Entries taken from a collection:

▬▬▬▬▬▬▬▬▬▬

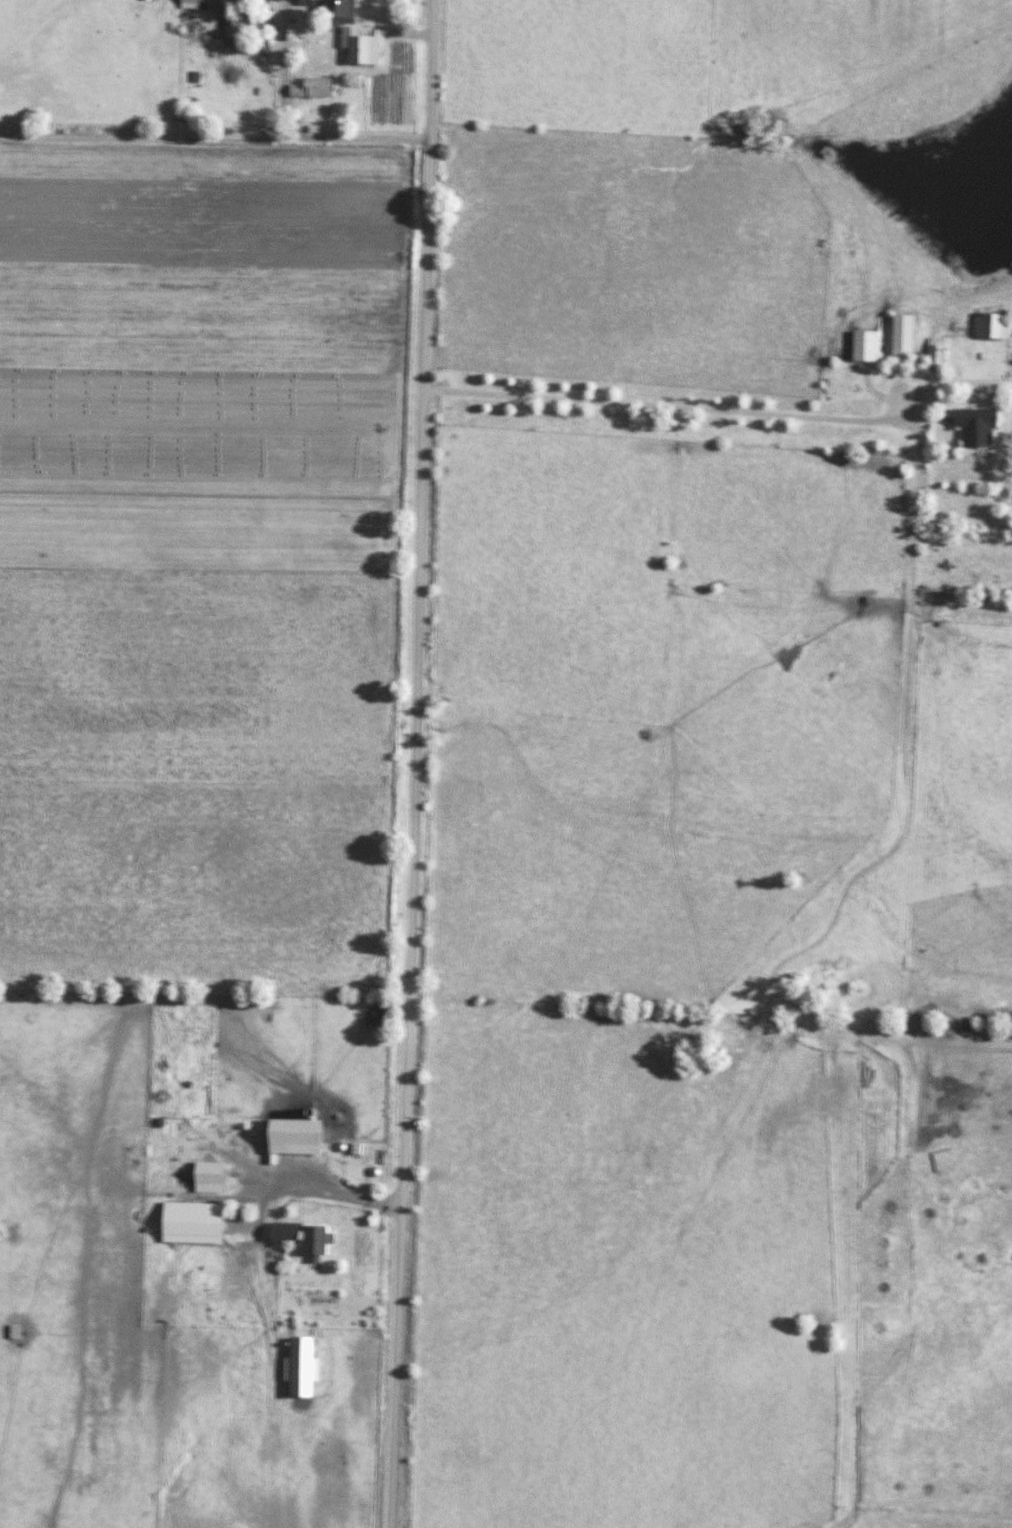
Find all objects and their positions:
building: (190, 3)
building: (340, 10)
building: (248, 23)
road: (279, 62)
building: (319, 87)
road: (217, 139)
building: (993, 326)
building: (903, 335)
building: (865, 346)
building: (937, 352)
road: (943, 388)
building: (976, 426)
road: (916, 460)
road: (416, 764)
building: (168, 1066)
building: (197, 1127)
building: (305, 1137)
building: (219, 1177)
road: (341, 1192)
building: (315, 1241)
building: (22, 1331)

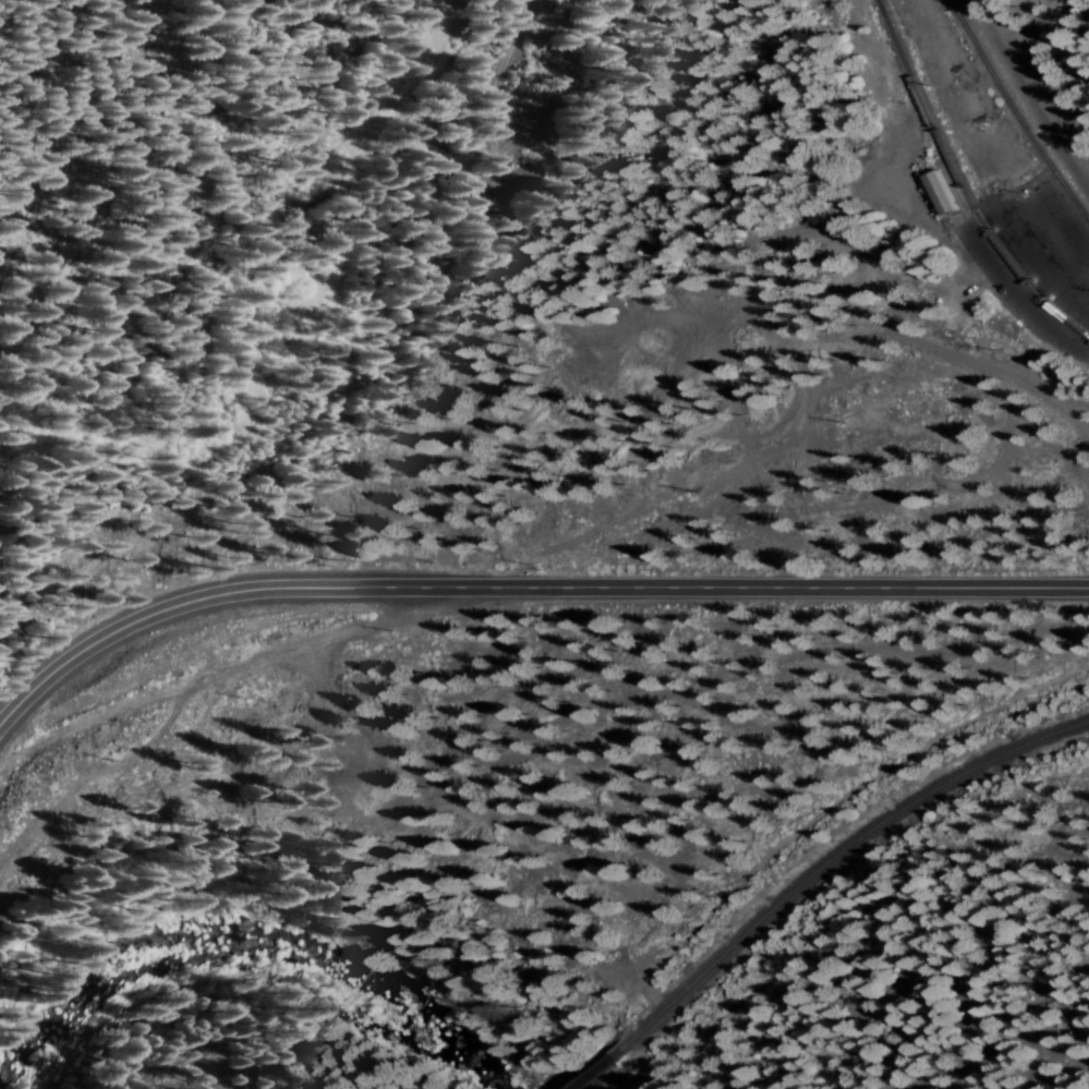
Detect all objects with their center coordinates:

▬▬▬▬▬▬▬▬▬▬

WHAT YOU NEED TO DO:
What's needed is an exact copy of every entry, free of pictures.

WRITTEN RESPONSE:
Find all objects and their positions:
building: (190, 3)
building: (340, 10)
building: (248, 23)
road: (279, 62)
building: (319, 87)
road: (217, 139)
building: (993, 326)
building: (903, 335)
building: (865, 346)
building: (937, 352)
road: (943, 388)
building: (976, 426)
road: (916, 460)
road: (416, 764)
building: (168, 1066)
building: (197, 1127)
building: (305, 1137)
building: (219, 1177)
road: (341, 1192)
building: (315, 1241)
building: (22, 1331)

Detect all objects with their center coordinates:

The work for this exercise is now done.